START INFORMATION SHOWN

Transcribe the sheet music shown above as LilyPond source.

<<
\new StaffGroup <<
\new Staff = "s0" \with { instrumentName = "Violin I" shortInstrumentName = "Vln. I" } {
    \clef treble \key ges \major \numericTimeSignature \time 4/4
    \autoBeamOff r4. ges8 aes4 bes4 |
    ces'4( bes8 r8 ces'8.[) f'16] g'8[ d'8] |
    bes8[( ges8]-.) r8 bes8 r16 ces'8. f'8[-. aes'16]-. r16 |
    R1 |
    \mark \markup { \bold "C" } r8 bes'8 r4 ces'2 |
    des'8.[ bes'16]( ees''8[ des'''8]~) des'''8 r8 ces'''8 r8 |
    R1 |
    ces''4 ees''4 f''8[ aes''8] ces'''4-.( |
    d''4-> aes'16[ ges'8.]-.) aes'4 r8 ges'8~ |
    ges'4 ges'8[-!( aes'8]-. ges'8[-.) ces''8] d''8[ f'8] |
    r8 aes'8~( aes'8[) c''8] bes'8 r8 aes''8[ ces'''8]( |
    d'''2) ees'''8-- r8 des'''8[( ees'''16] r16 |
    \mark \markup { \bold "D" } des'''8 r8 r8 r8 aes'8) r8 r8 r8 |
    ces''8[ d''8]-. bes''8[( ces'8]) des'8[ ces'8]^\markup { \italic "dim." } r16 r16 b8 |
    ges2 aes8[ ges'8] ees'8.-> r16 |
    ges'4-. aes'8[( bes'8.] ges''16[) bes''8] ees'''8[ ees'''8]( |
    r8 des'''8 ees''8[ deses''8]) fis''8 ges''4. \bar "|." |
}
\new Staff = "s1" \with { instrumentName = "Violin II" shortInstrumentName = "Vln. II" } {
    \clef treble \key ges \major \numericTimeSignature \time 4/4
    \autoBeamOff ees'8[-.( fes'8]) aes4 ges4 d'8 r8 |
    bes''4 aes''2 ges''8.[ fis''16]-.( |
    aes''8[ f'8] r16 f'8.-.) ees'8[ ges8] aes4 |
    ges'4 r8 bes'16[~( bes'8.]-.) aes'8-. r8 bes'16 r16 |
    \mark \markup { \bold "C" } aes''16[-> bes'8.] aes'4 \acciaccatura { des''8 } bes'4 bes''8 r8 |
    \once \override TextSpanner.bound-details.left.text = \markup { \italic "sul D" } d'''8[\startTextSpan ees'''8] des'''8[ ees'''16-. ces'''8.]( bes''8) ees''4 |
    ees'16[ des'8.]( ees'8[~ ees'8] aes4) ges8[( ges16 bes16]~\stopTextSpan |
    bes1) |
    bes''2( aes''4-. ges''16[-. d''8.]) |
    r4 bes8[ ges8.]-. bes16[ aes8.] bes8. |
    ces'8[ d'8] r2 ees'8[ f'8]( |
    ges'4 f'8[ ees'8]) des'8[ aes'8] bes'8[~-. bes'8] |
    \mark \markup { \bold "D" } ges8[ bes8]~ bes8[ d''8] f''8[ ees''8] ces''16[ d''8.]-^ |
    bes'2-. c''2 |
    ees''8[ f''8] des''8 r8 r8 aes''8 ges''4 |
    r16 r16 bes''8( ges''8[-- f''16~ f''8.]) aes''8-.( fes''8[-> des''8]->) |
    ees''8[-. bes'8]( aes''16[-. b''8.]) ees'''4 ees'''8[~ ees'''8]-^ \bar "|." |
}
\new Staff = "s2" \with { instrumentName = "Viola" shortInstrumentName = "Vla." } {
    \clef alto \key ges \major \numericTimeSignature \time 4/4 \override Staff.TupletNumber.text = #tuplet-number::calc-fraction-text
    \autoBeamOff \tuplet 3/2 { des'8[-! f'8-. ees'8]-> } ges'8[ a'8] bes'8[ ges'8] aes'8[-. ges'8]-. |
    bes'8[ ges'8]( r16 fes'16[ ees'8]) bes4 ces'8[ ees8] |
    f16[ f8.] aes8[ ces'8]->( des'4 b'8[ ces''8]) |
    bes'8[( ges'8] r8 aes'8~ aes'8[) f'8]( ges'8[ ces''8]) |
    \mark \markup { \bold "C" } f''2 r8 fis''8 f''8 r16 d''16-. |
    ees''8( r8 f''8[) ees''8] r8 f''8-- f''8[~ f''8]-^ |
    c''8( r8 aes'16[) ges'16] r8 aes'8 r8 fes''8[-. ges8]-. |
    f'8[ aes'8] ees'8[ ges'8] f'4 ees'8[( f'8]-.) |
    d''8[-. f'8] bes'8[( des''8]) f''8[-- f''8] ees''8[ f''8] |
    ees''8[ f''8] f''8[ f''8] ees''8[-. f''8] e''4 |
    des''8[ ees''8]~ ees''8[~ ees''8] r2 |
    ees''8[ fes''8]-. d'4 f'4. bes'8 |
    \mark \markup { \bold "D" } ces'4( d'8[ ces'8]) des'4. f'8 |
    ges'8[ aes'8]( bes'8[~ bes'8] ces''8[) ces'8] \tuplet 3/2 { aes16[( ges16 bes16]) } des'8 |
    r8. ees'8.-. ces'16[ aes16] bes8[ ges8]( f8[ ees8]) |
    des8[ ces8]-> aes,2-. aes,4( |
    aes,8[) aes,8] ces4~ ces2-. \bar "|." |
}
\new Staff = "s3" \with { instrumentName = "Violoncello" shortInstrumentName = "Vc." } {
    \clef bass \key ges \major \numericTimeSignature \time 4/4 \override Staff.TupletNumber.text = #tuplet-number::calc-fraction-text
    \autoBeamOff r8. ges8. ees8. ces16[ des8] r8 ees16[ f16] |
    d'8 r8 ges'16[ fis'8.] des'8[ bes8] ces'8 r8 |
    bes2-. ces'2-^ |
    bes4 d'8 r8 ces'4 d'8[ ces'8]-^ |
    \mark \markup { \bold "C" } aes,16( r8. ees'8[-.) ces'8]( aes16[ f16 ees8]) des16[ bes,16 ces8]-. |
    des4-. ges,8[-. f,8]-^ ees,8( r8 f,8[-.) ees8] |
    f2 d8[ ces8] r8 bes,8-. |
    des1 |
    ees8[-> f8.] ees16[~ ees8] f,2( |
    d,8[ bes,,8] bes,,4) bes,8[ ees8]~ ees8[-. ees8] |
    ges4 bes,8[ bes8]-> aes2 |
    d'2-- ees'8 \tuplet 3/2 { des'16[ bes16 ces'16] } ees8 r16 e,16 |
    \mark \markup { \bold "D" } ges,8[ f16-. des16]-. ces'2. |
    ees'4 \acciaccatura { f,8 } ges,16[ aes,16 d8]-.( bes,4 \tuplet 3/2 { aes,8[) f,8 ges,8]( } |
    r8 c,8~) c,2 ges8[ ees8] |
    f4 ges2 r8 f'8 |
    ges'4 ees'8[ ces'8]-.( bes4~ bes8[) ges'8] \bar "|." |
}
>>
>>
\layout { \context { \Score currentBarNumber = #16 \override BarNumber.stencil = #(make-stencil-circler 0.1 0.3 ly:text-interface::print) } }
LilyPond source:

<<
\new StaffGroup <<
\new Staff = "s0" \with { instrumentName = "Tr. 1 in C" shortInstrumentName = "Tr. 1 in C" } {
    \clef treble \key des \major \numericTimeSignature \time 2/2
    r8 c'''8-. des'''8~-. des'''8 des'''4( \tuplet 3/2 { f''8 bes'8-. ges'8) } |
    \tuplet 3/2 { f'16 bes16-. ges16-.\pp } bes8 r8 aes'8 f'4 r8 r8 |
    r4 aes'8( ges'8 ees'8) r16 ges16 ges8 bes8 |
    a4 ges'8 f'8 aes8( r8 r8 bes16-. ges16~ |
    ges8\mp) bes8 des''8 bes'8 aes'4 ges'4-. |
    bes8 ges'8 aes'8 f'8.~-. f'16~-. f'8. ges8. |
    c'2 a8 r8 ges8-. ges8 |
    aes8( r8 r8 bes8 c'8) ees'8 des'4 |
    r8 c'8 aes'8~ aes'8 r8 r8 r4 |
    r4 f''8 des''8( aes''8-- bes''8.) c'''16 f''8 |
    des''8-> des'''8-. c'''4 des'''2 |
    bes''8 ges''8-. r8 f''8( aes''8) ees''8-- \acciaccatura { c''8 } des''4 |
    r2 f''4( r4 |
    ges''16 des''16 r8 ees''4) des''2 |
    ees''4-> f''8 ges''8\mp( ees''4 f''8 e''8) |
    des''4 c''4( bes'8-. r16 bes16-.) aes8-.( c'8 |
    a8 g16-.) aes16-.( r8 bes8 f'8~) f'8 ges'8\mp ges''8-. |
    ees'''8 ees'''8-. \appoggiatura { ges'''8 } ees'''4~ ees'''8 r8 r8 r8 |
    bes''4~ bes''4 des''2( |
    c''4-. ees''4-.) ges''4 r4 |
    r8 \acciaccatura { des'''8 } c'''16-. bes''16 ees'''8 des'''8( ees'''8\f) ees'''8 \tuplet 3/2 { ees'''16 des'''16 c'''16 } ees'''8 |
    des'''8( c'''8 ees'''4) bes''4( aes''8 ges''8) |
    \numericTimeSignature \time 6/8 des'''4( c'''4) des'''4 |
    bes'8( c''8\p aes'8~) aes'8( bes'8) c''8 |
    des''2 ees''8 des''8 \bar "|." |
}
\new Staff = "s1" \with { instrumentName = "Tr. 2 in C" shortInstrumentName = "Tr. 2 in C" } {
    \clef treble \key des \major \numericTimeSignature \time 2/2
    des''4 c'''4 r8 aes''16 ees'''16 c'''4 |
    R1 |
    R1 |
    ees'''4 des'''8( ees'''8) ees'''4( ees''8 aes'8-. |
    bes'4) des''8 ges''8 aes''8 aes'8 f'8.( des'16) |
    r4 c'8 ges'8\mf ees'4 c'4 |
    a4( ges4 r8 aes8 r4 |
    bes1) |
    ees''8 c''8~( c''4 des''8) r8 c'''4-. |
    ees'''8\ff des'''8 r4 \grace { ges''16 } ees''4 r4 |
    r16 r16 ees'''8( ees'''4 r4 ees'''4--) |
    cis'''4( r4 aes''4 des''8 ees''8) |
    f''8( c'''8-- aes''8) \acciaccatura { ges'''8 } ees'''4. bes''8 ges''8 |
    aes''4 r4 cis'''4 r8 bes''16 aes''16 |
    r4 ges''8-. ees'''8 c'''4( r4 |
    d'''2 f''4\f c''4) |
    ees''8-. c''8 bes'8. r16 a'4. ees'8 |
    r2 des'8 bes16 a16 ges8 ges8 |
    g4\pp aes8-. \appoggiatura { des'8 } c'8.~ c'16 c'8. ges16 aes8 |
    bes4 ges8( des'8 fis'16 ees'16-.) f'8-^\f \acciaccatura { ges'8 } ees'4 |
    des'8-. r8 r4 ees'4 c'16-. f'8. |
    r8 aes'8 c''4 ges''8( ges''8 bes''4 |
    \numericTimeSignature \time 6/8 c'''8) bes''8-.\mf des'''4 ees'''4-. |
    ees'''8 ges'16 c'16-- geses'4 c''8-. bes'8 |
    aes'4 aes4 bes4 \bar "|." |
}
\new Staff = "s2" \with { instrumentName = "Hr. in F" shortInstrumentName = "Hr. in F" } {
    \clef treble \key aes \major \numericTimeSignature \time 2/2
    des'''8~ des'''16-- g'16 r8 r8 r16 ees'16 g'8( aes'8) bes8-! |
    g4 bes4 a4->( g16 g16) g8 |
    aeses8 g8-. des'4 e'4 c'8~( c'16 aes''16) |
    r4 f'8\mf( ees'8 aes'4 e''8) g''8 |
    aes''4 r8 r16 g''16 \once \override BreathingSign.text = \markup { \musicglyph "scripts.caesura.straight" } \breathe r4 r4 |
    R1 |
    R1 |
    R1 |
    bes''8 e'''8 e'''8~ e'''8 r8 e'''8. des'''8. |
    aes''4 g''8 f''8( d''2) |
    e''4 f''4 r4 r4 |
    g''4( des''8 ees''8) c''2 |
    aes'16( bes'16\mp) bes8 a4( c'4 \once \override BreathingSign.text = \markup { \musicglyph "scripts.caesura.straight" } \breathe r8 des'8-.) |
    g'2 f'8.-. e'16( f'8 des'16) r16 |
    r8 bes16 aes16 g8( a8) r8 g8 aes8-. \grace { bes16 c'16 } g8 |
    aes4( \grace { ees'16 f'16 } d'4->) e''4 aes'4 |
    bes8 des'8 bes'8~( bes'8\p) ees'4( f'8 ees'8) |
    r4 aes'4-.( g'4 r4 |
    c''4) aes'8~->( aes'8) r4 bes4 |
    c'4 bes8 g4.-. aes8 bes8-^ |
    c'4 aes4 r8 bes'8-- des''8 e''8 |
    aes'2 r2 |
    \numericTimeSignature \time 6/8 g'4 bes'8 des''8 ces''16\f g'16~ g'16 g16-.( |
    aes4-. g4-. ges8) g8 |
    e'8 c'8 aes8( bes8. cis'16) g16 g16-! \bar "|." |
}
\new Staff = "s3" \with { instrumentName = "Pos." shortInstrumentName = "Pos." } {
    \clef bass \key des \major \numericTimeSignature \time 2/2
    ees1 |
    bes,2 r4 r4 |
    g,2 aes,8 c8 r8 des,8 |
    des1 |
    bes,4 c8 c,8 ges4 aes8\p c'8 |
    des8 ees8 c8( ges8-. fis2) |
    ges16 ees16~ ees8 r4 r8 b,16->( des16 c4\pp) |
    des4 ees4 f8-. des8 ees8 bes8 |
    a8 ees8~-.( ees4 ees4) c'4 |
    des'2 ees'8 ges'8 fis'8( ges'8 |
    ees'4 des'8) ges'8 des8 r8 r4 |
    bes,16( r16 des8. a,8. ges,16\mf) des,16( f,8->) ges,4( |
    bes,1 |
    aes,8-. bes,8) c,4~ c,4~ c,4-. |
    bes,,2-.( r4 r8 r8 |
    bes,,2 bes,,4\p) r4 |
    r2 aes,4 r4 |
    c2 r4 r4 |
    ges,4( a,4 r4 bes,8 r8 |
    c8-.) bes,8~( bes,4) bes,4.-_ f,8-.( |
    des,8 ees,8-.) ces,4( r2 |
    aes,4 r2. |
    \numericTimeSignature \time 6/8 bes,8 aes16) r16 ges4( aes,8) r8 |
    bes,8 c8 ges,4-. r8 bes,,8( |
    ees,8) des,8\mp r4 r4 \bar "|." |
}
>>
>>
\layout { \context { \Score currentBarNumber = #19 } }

END INFORMATION SHOWN

Gather every line in the items above that contains the string "source", matching case exactly.

OUTPUT FOR THIS EXERCISE:
Transcribe the sheet music shown above as LilyPond source.
LilyPond source:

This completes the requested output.